▼

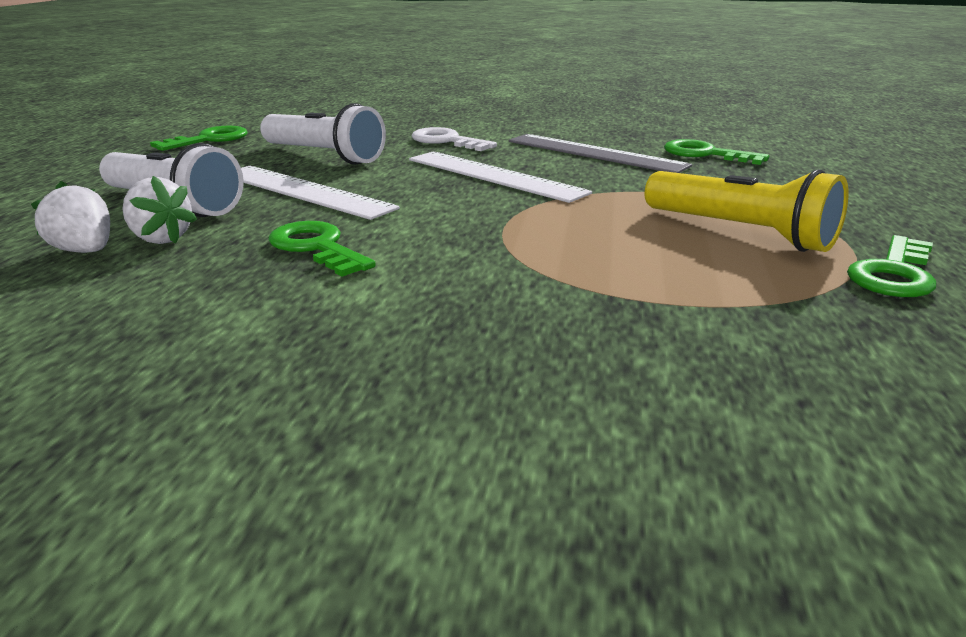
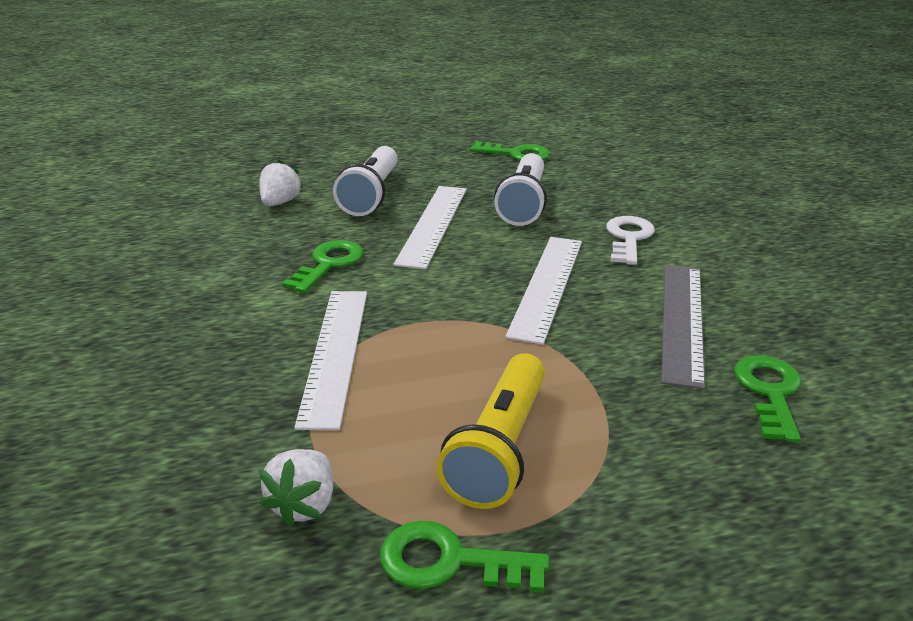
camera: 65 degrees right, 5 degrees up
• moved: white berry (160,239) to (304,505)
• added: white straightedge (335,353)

▲
▼

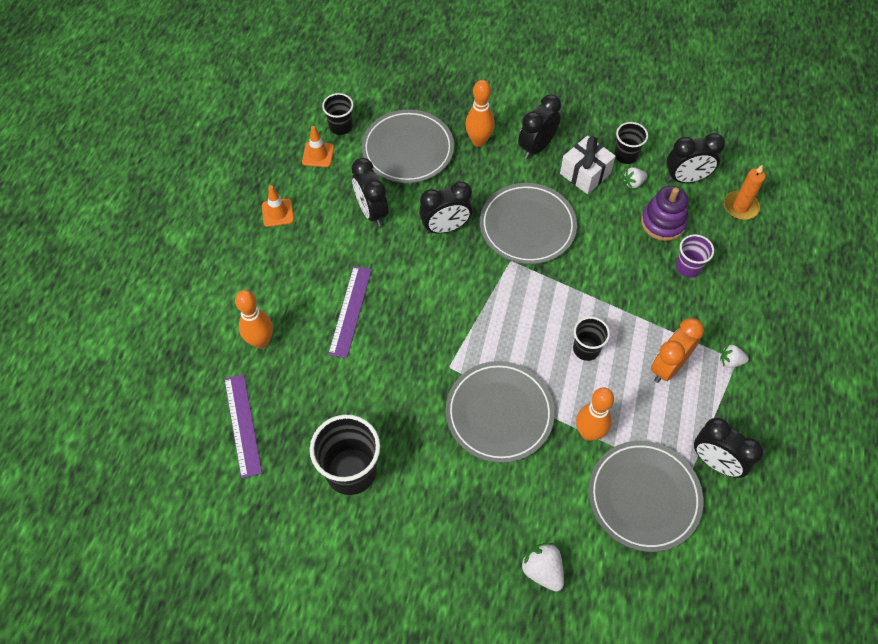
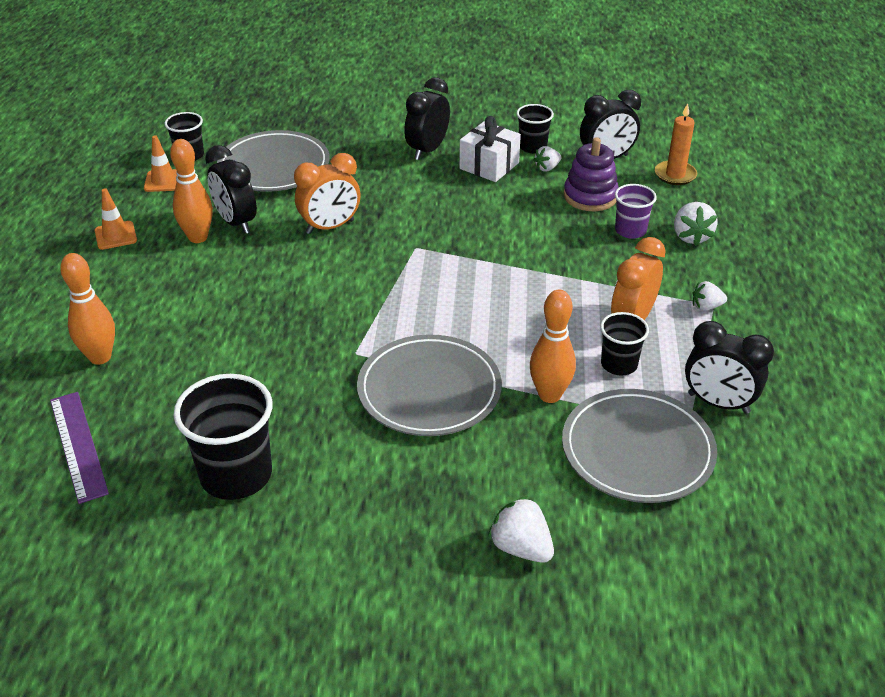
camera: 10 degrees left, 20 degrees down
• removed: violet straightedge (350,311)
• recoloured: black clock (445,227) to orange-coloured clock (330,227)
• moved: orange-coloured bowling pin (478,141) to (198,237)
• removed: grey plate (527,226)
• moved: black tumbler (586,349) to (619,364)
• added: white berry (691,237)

▲

§ What is required
Wherever "black" turns up in the records, copy the whole line.

§ Task output
• recoloured: black clock (445,227) to orange-coloured clock (330,227)
• moved: black tumbler (586,349) to (619,364)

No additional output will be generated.